■ Requirement ■
Pictures do not belong in the copy; quote every entry below exactly.

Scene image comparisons
=== Section Start ===

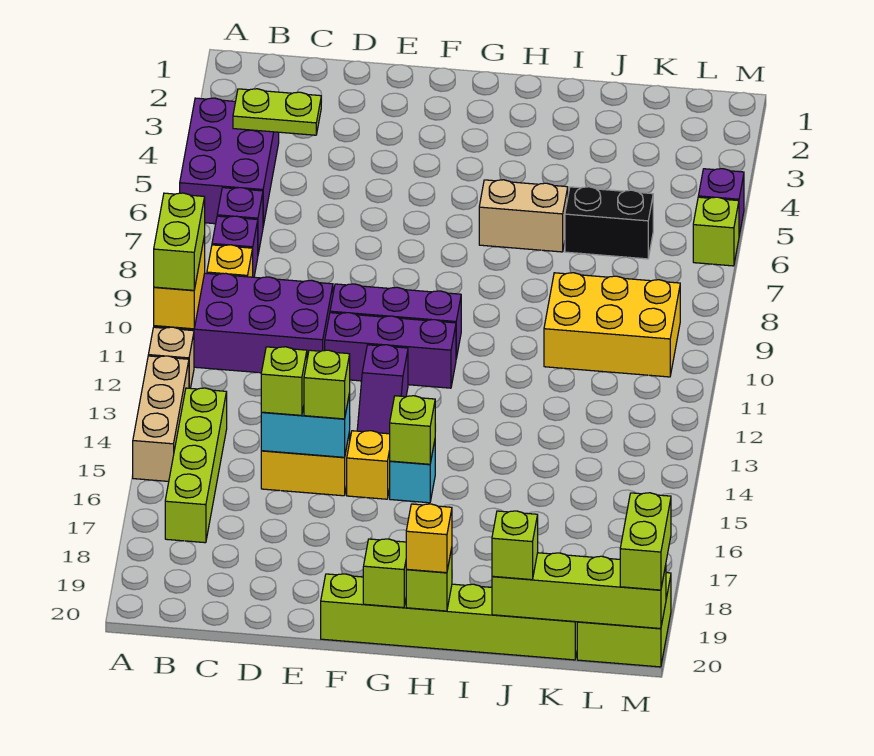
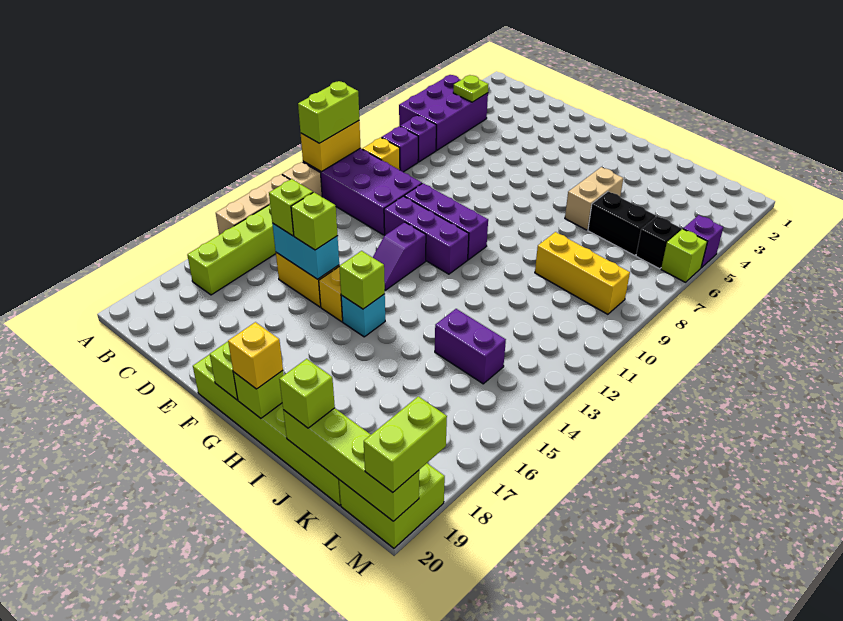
lime plate B4:C4 level 2 -> lime plate B4 level 2
tan brick H6:I6 level 1 -> tan brick I5:I6 level 1
yellow brick J9:L10 level 1 -> yellow brick J9:L9 level 1
none -> purple brick J14:K14 level 1
none -> black brick L6 level 1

=== Section End ===

■ Output for this task ■
lime plate B4:C4 level 2 -> lime plate B4 level 2
tan brick H6:I6 level 1 -> tan brick I5:I6 level 1
yellow brick J9:L10 level 1 -> yellow brick J9:L9 level 1
none -> purple brick J14:K14 level 1
none -> black brick L6 level 1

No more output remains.